(Dataset items)
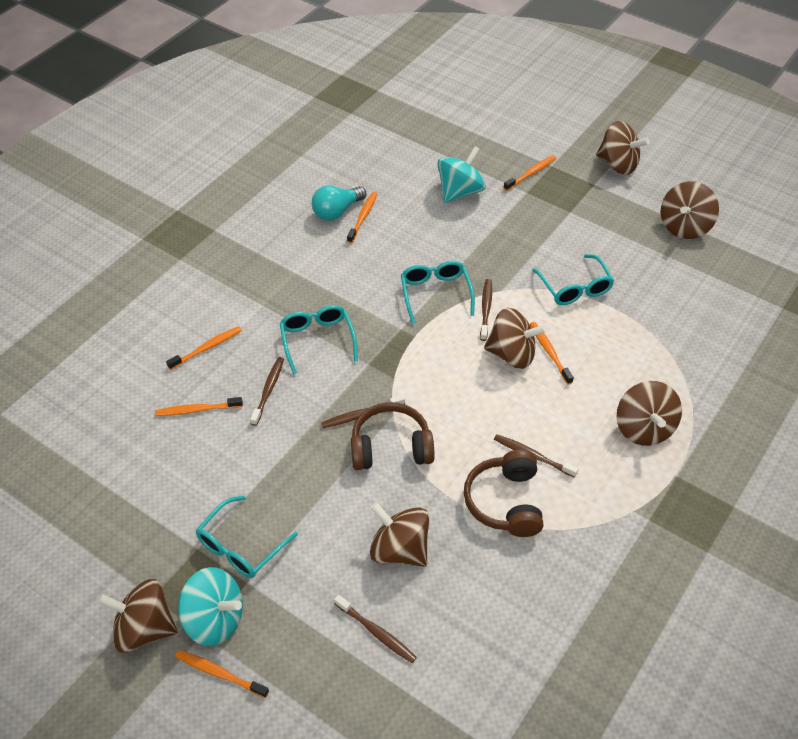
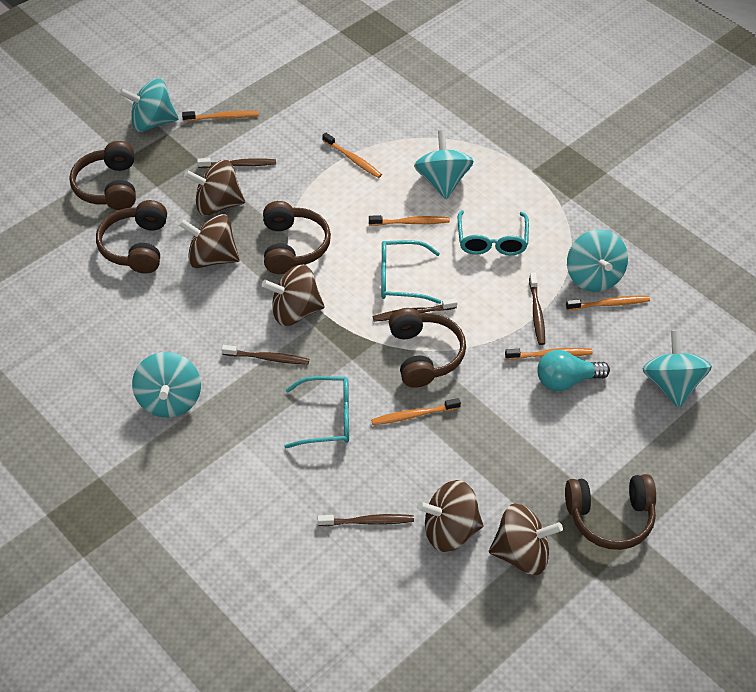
brown headphones: 2 -> 5
brown spinning top: 6 -> 5
turquoise glasses: 4 -> 3
turquoise spinning top: 2 -> 5

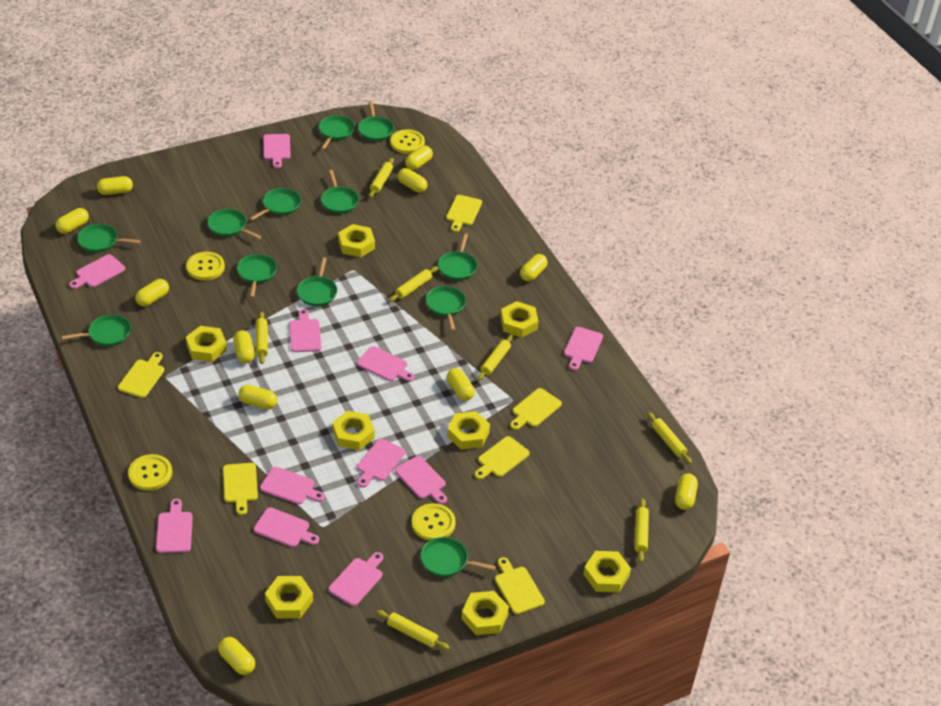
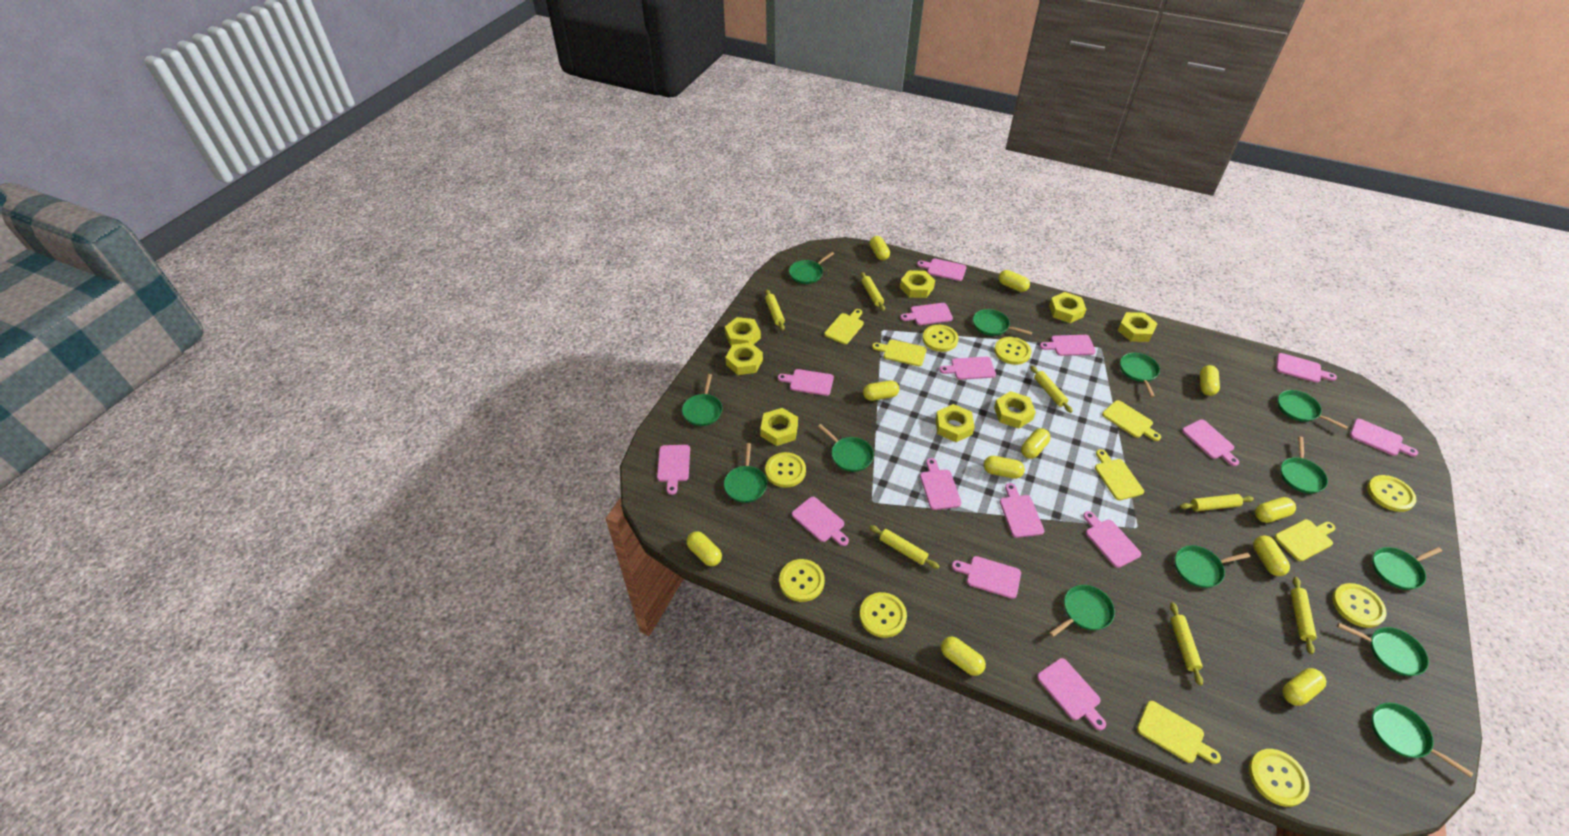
green pan: 12 -> 13
pink cutting board: 11 -> 15
yellow button: 4 -> 8

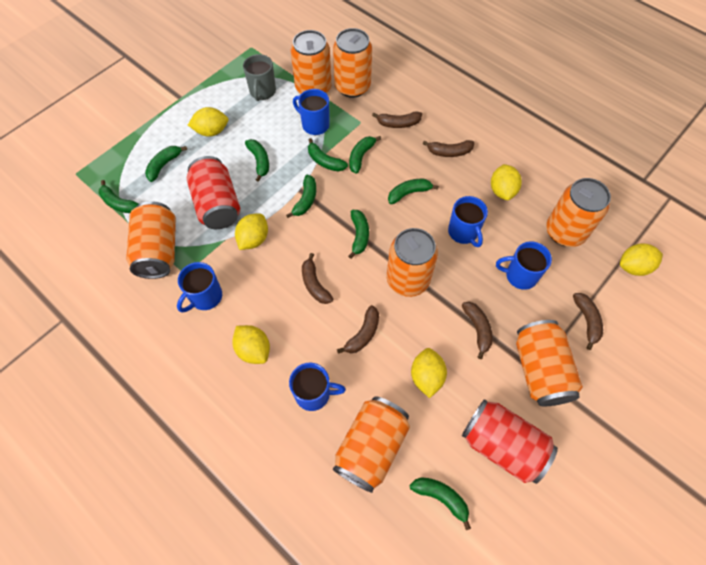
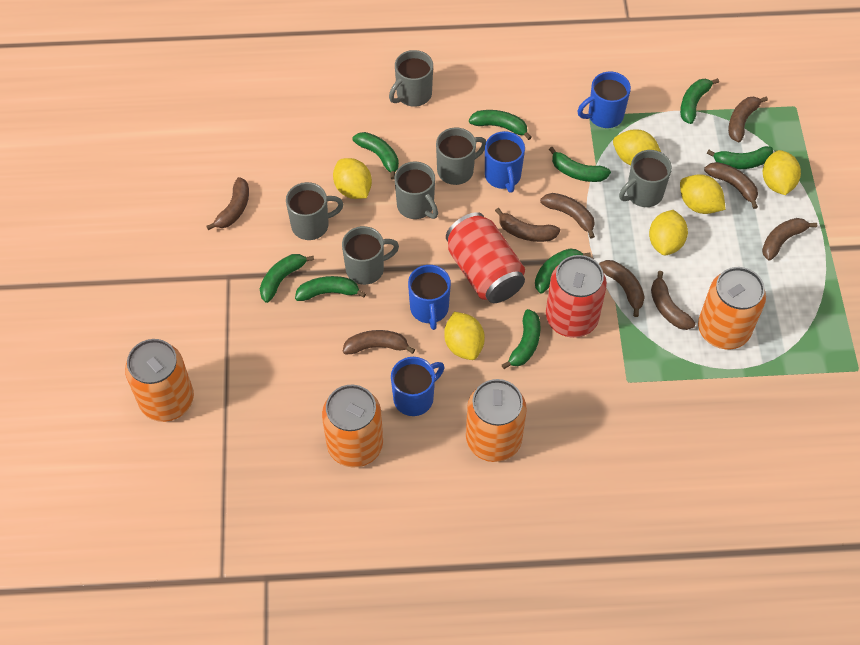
blue mug: 5 -> 4
brown banana: 6 -> 9
grey mug: 1 -> 6
orange can: 7 -> 4

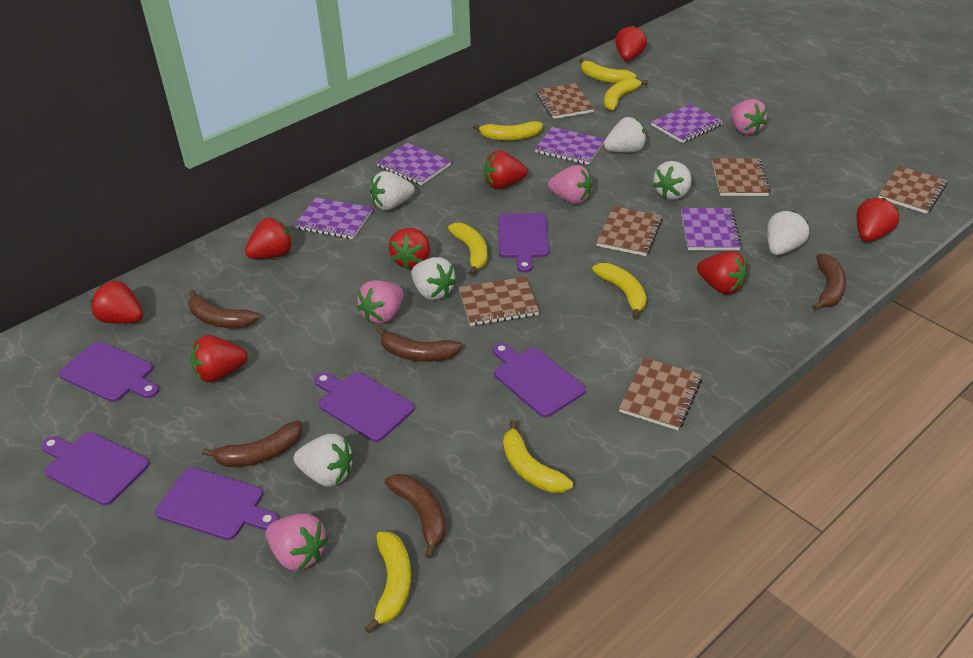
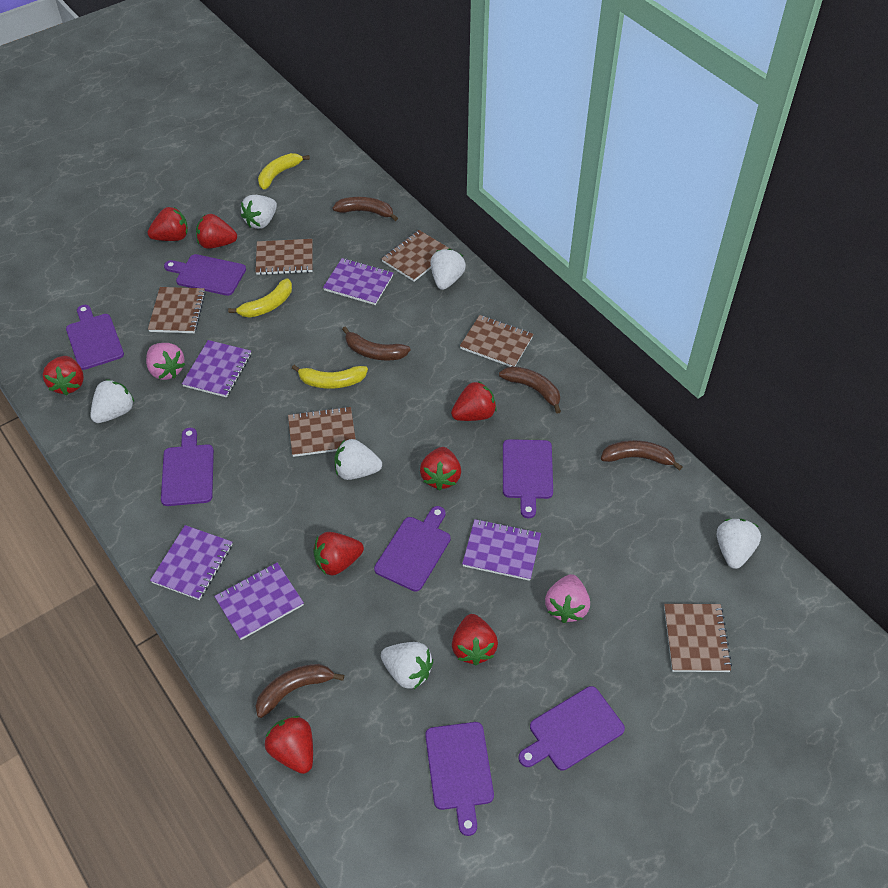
pink strawberry: 4 -> 2
purple cutting board: 6 -> 7
yellow banana: 7 -> 3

## ASSIGNMENT
Nothing but the lines from the one containing "brown spinning top: 6 -> 5" through the last line of the records above should appear, each repeated exactly, with no pictures.

## FINISHED EXERCISE
brown spinning top: 6 -> 5
turquoise glasses: 4 -> 3
turquoise spinning top: 2 -> 5

green pan: 12 -> 13
pink cutting board: 11 -> 15
yellow button: 4 -> 8

blue mug: 5 -> 4
brown banana: 6 -> 9
grey mug: 1 -> 6
orange can: 7 -> 4

pink strawberry: 4 -> 2
purple cutting board: 6 -> 7
yellow banana: 7 -> 3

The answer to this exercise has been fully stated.